= Exercise requirements =
From the listing below, pull out all lines with "black" in them.

= Working data =
-- Opening Marker --

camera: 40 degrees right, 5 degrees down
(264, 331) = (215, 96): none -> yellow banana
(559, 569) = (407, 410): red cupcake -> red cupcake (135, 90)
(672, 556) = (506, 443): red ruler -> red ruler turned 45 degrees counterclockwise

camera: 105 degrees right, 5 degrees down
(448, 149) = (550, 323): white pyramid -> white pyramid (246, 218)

-- Closing Marker --
-- Opening Marker --

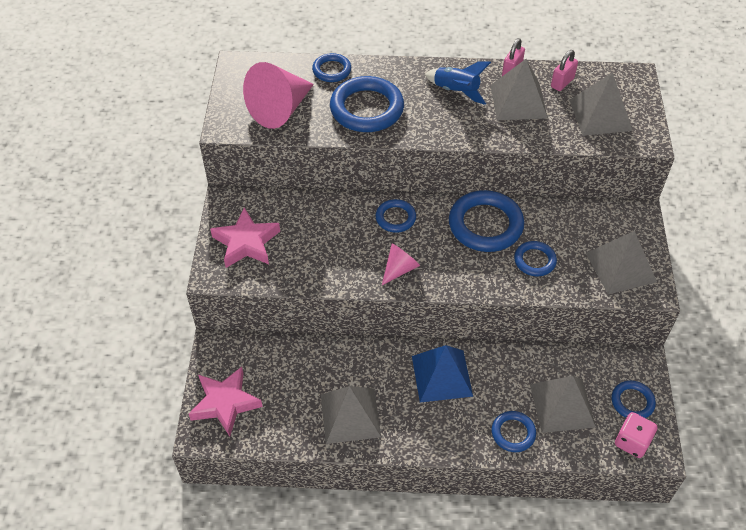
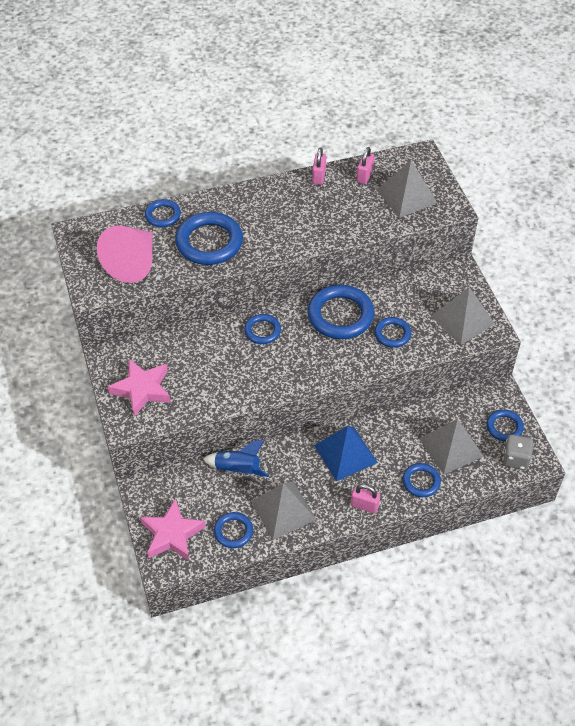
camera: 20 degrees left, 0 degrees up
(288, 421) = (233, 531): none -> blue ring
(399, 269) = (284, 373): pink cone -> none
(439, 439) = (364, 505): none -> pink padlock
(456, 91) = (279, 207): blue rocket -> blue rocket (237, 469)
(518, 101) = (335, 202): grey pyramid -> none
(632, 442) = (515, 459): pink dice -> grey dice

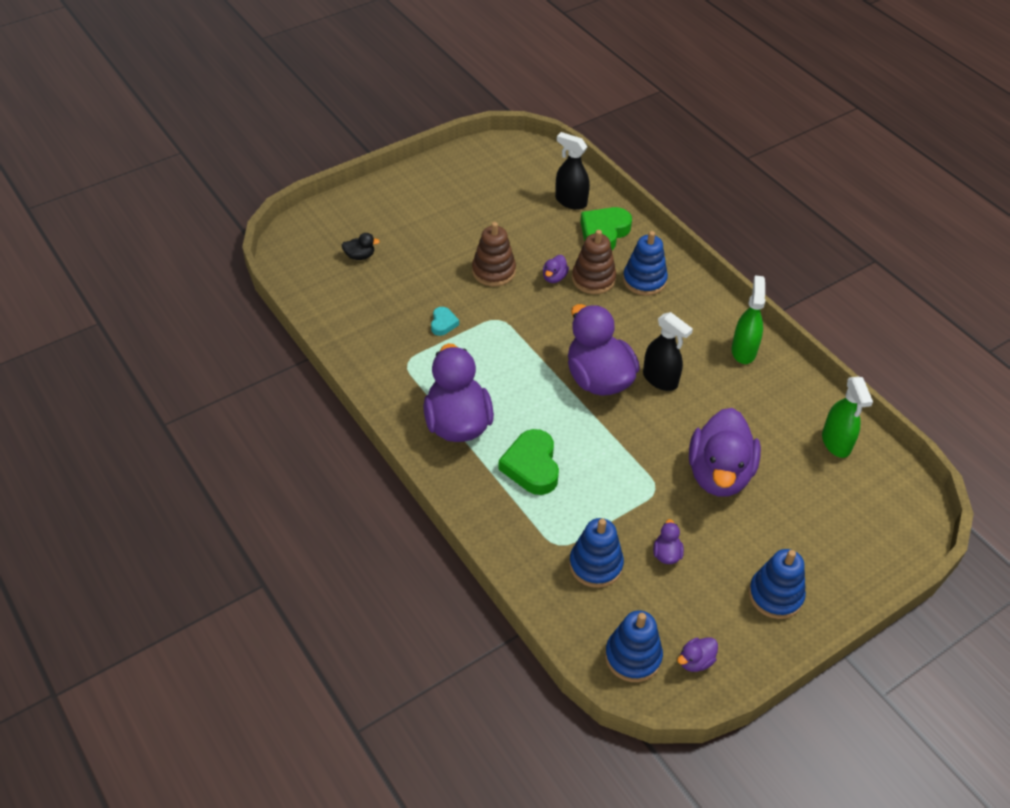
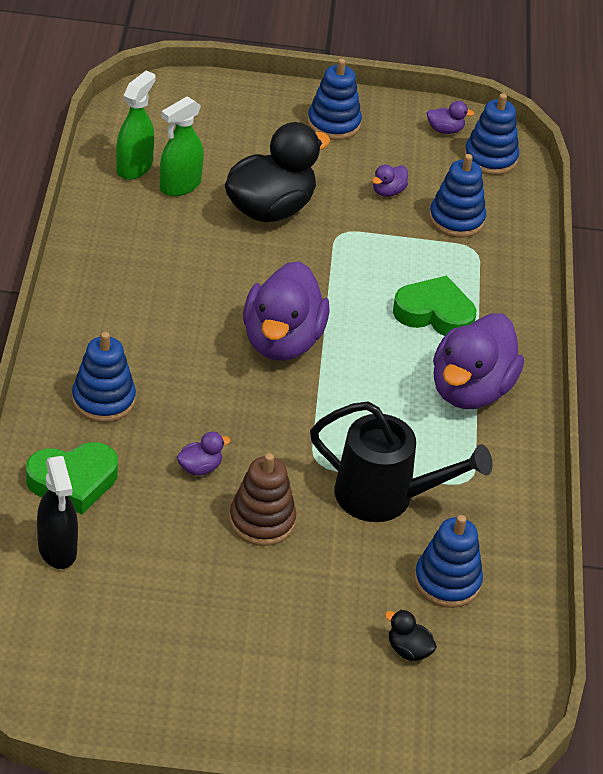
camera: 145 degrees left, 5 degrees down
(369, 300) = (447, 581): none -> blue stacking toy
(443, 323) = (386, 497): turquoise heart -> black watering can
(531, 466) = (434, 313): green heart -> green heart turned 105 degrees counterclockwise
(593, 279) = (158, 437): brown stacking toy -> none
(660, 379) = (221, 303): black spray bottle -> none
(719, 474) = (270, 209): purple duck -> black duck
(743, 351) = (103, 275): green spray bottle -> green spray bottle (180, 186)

-- Closing Marker --
-- Opening Marker --

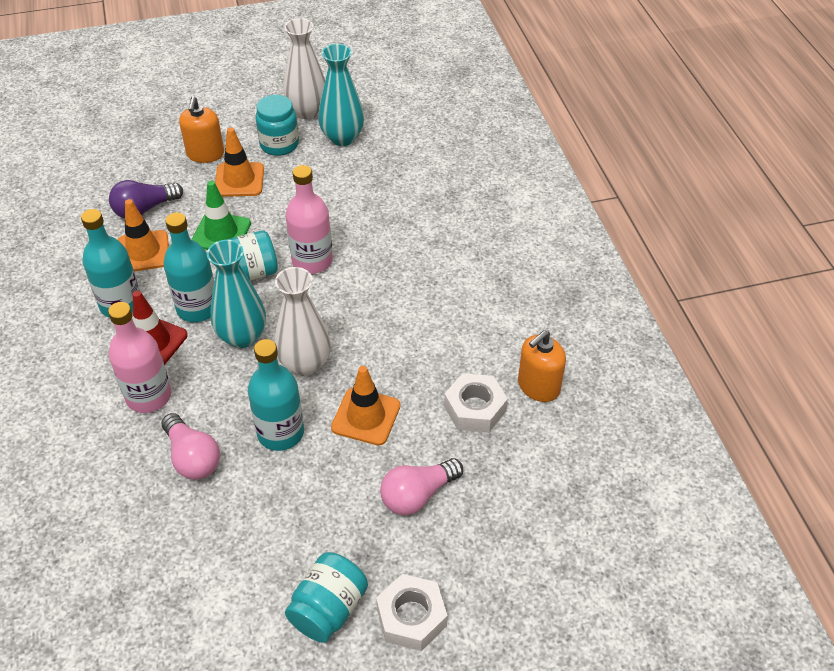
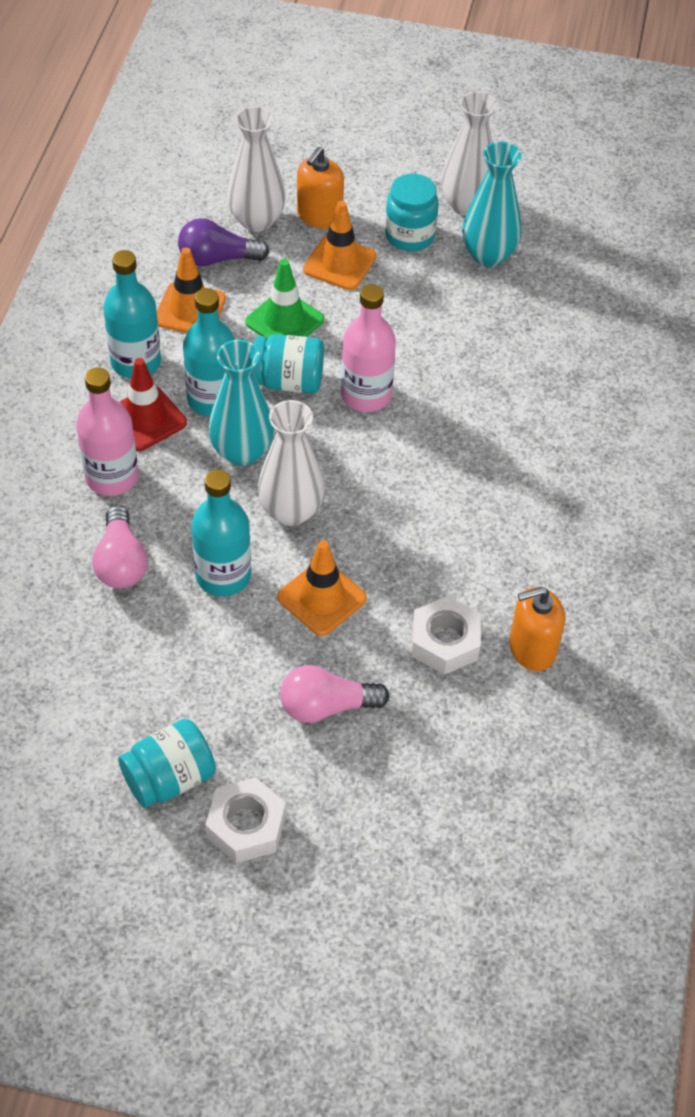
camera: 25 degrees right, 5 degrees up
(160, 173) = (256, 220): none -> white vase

-- Closing Marker --

= Written reply =
(443, 323) = (386, 497): turquoise heart -> black watering can
(660, 379) = (221, 303): black spray bottle -> none
(719, 474) = (270, 209): purple duck -> black duck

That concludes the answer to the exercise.